Your instructions: The goal is an unaltered copy of the records below, minus any images.

[Scene difference descriptions]
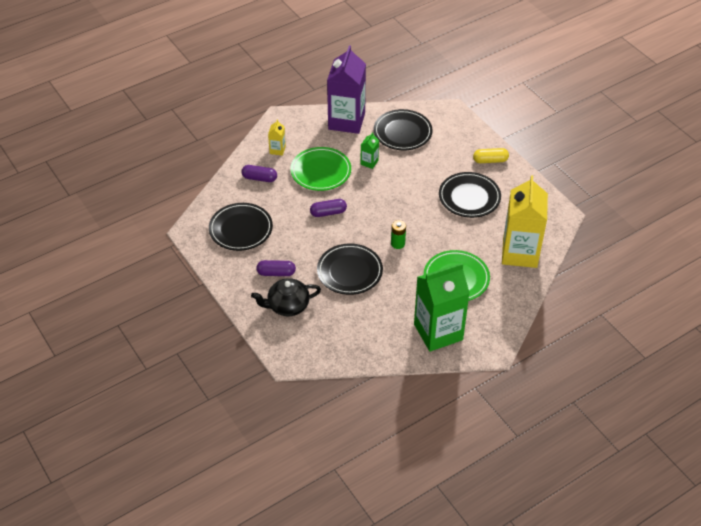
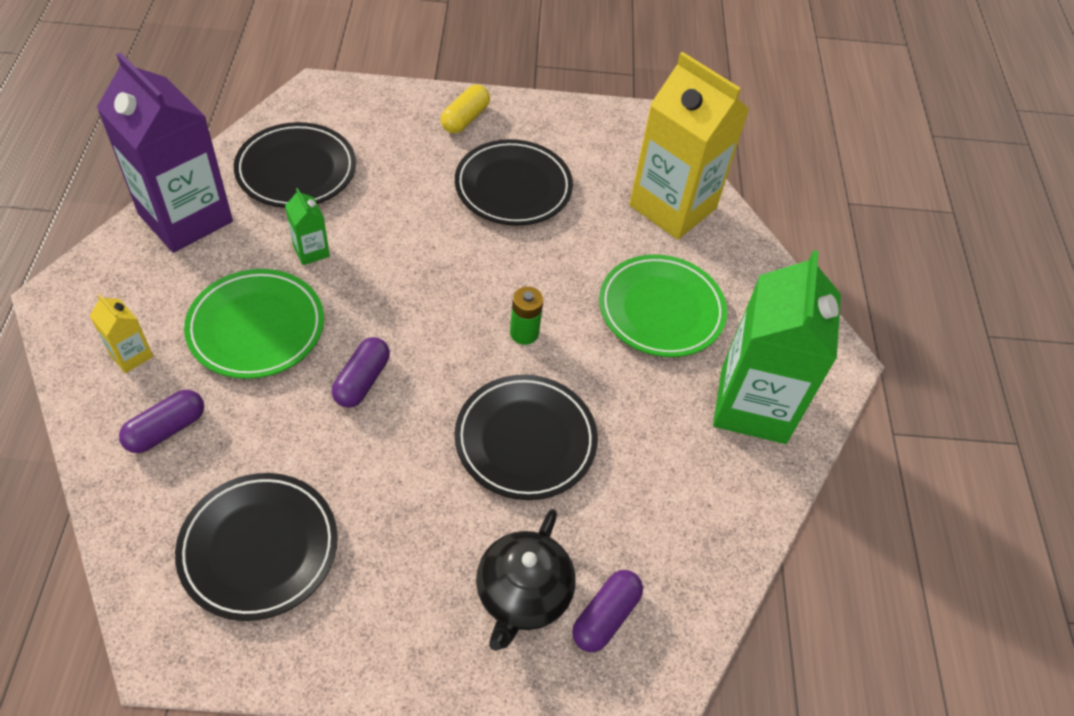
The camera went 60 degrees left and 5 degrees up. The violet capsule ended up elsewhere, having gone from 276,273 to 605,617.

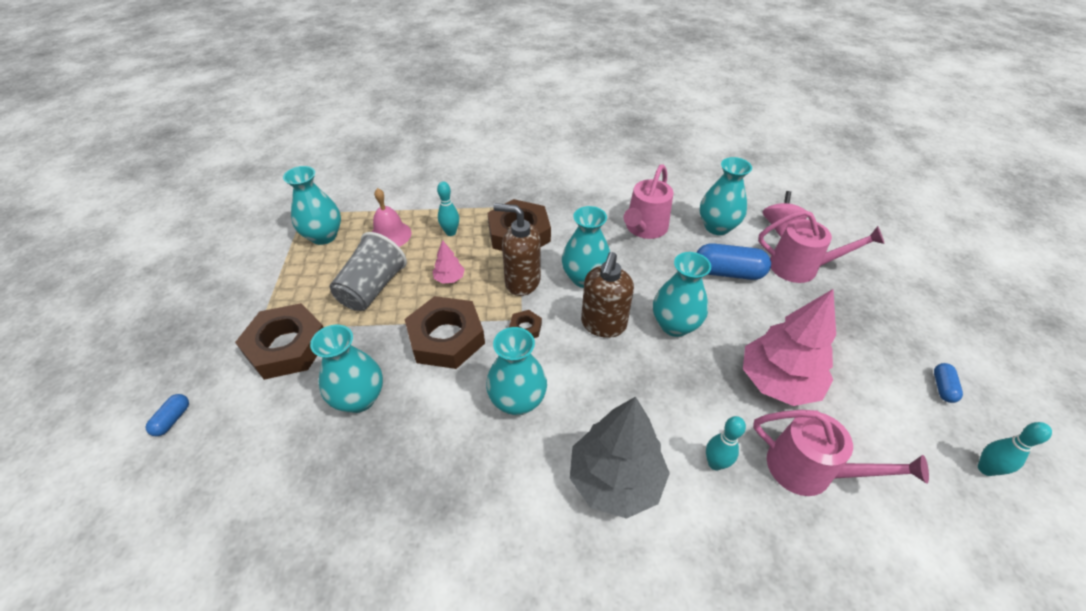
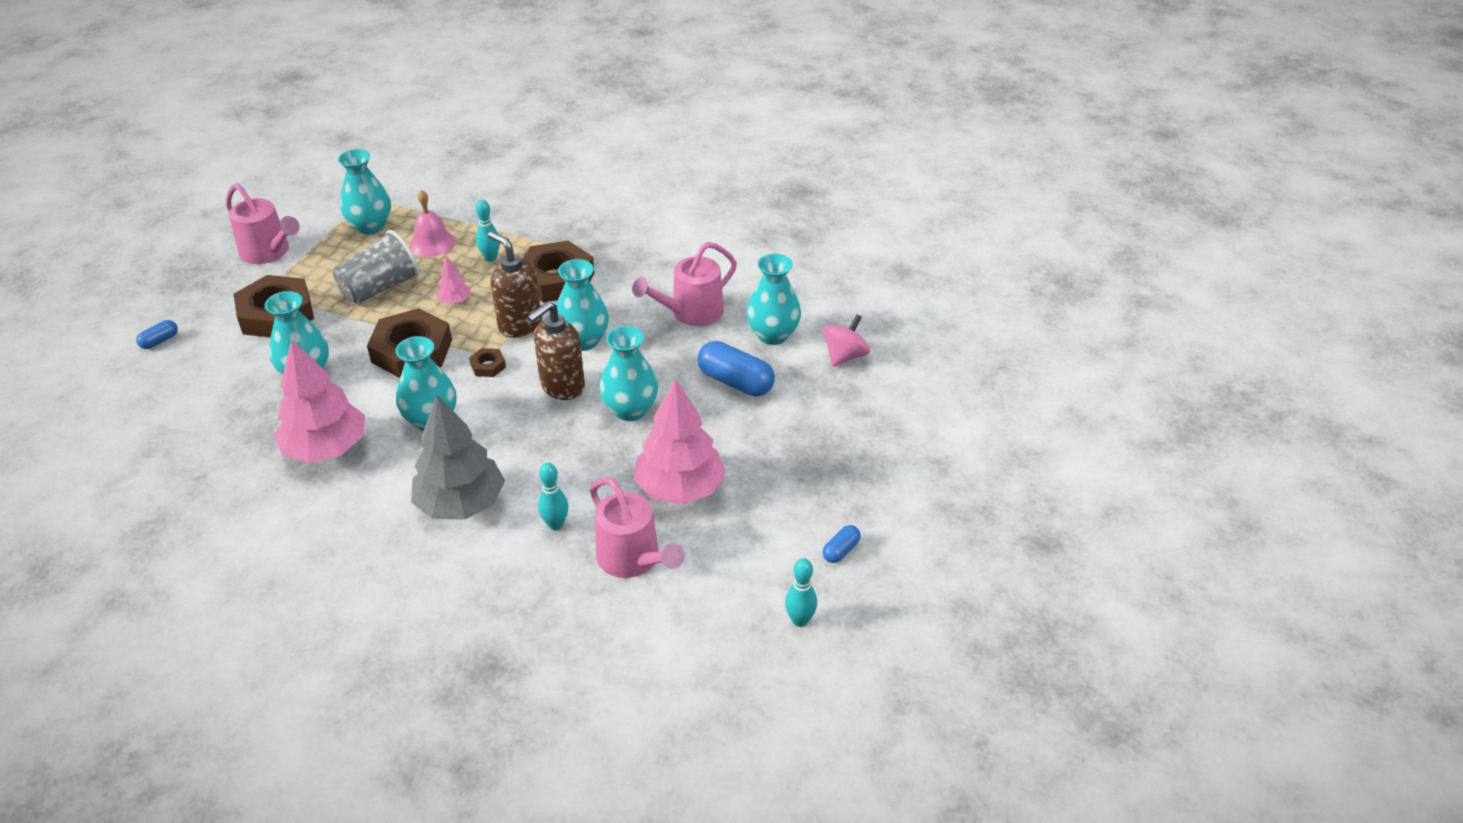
The camera went 25 degrees right and 5 degrees down. The pink sprinkling can ended up elsewhere, having gone from 801,267 to 269,252. The second view gained the pink tree at 326,449.

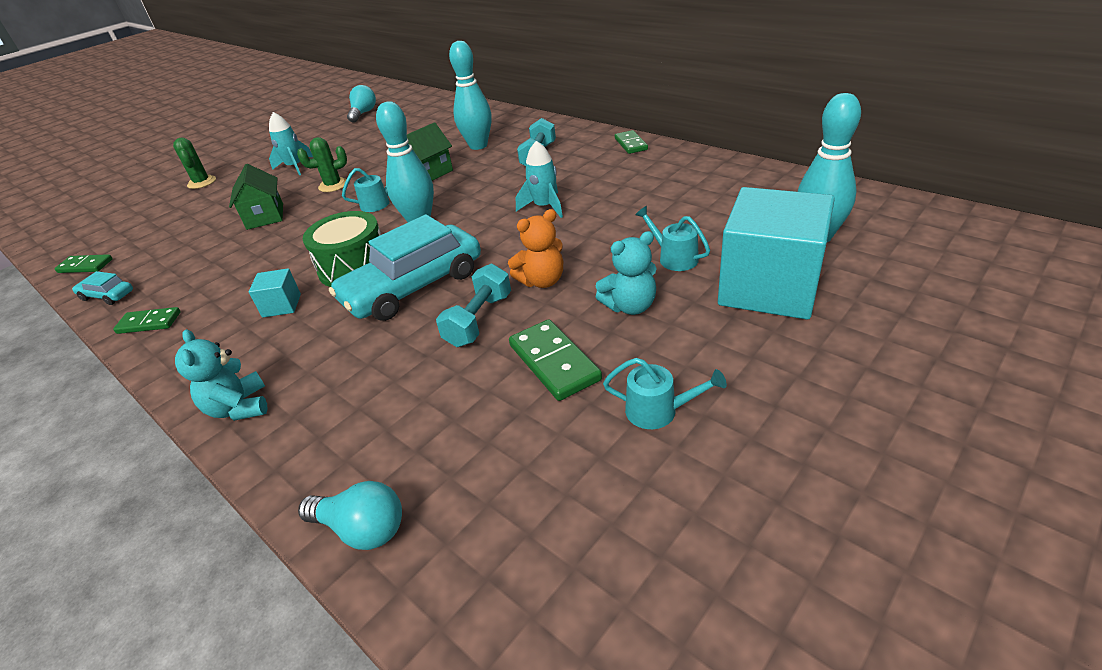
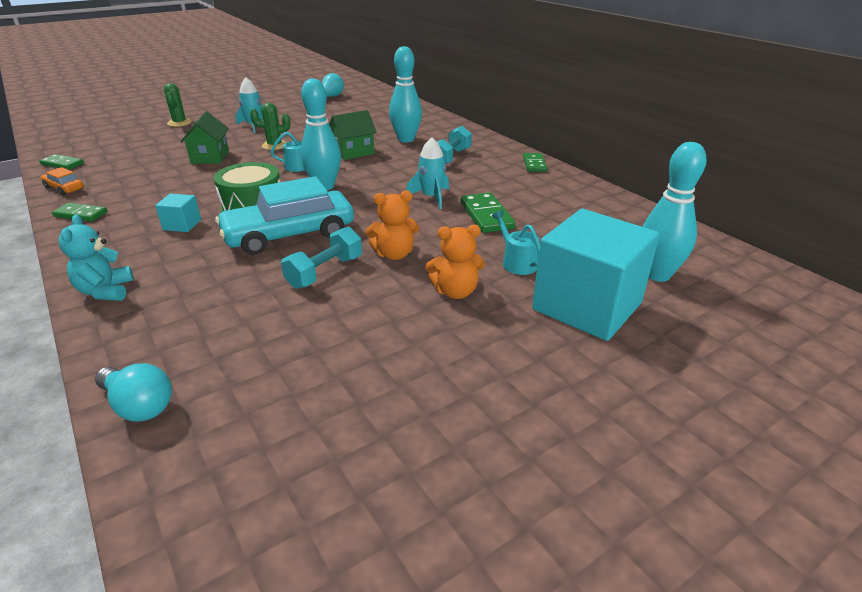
The camera went 10 degrees right and 5 degrees down. What was the teal car at 107,295 turned into the orange-coloured car at 64,188. The leaf-green domino tile ended up elsewhere, having gone from 554,362 to 486,216. What was the teal teddy at 630,306 turned into the orange-coloured teddy at 455,292. The second view lost the teal sprinkling can at 658,411.

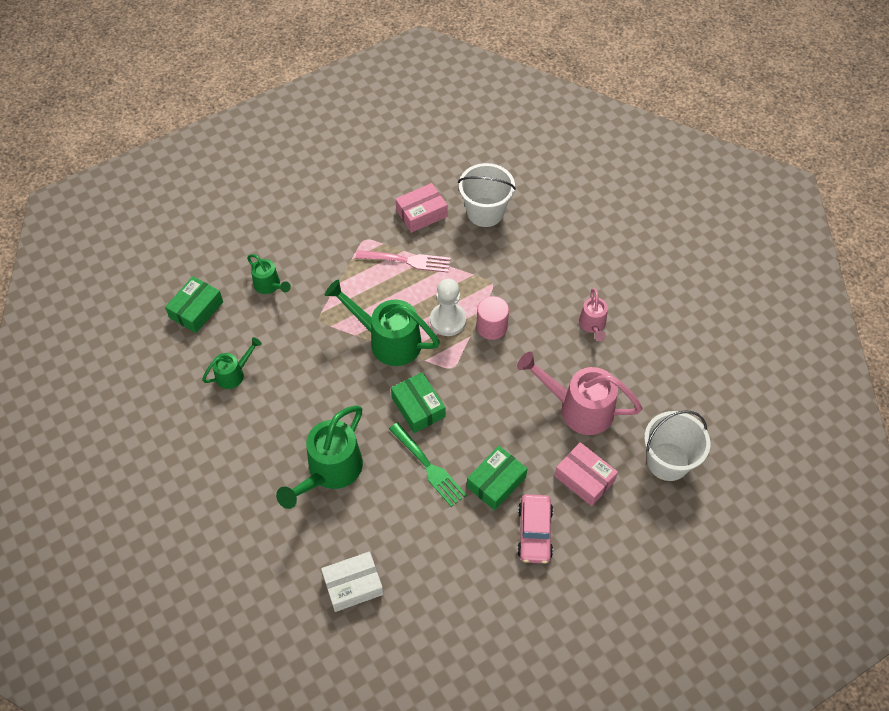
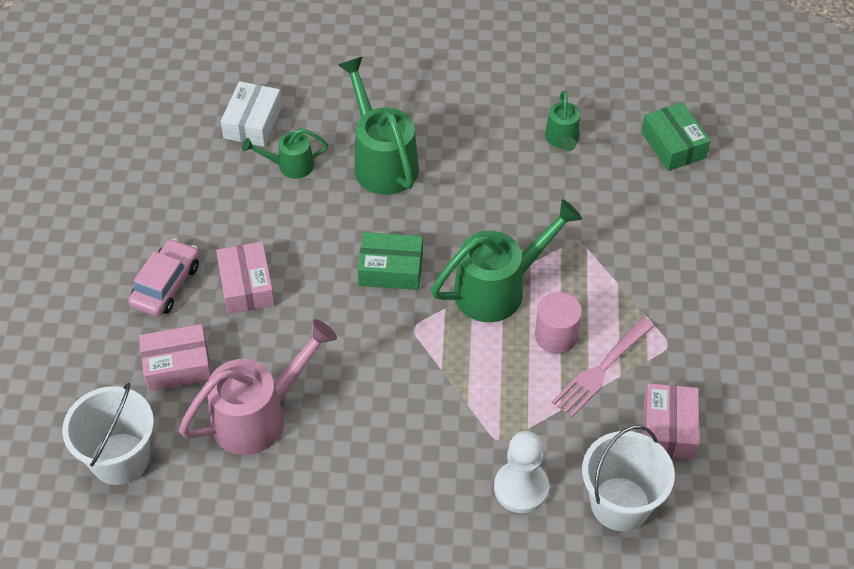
The camera went 125 degrees right and 5 degrees down. The leaf-green sprinkling can ended up elsewhere, having gone from 269,286 to 290,165. The second view lost the leaf-green dinner fork at 429,467. The pure white game pawn ended up elsewhere, having gone from 448,320 to 521,488. What was the leaf-green box at 496,482 turned into the pink box at 246,285. The pink solid cylinder ended up elsewhere, having gone from 491,327 to 556,336. The pink car at 534,532 ended up facing another way, 75 degrees clockwise from before. The second view lost the pink sprinkling can at 592,325.

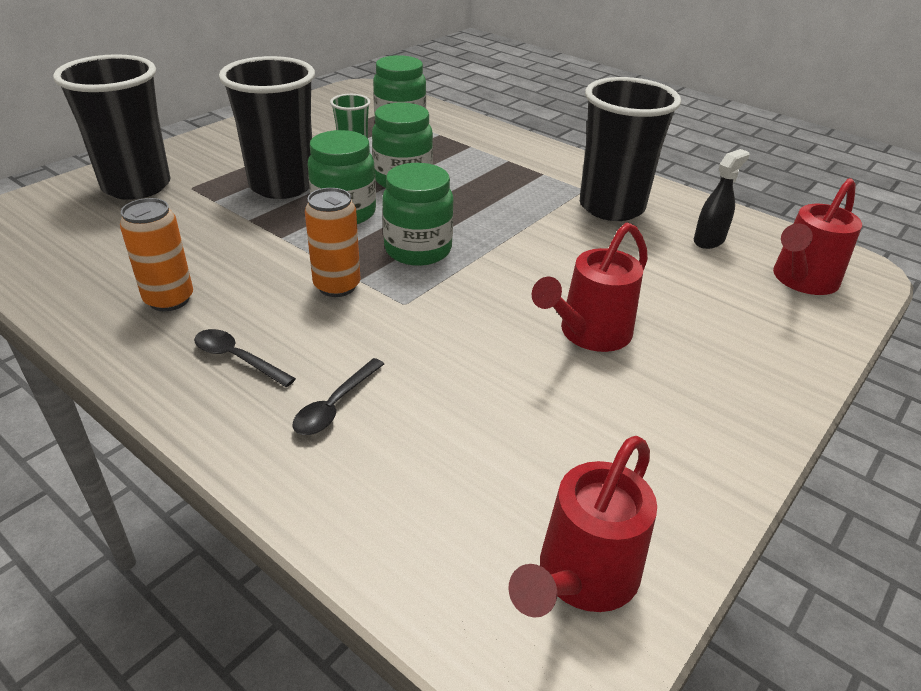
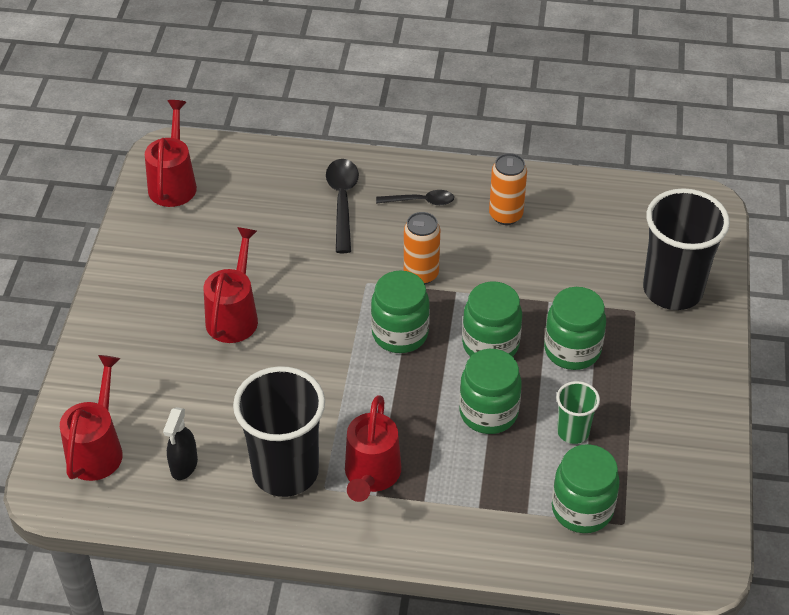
The camera went 150 degrees right and 10 degrees up. Where the black tumbler stood at 282,186, the leaf-green jam jar came to stand at 572,350. The size of the black teaspoon at 335,405 changed by a factor of 1.58. The second view gained the red sprinkling can at 371,476.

The answer:
The camera went 60 degrees left and 5 degrees up. The violet capsule ended up elsewhere, having gone from 276,273 to 605,617.

The camera went 25 degrees right and 5 degrees down. The pink sprinkling can ended up elsewhere, having gone from 801,267 to 269,252. The second view gained the pink tree at 326,449.

The camera went 10 degrees right and 5 degrees down. What was the teal car at 107,295 turned into the orange-coloured car at 64,188. The leaf-green domino tile ended up elsewhere, having gone from 554,362 to 486,216. What was the teal teddy at 630,306 turned into the orange-coloured teddy at 455,292. The second view lost the teal sprinkling can at 658,411.

The camera went 125 degrees right and 5 degrees down. The leaf-green sprinkling can ended up elsewhere, having gone from 269,286 to 290,165. The second view lost the leaf-green dinner fork at 429,467. The pure white game pawn ended up elsewhere, having gone from 448,320 to 521,488. What was the leaf-green box at 496,482 turned into the pink box at 246,285. The pink solid cylinder ended up elsewhere, having gone from 491,327 to 556,336. The pink car at 534,532 ended up facing another way, 75 degrees clockwise from before. The second view lost the pink sprinkling can at 592,325.

The camera went 150 degrees right and 10 degrees up. Where the black tumbler stood at 282,186, the leaf-green jam jar came to stand at 572,350. The size of the black teaspoon at 335,405 changed by a factor of 1.58. The second view gained the red sprinkling can at 371,476.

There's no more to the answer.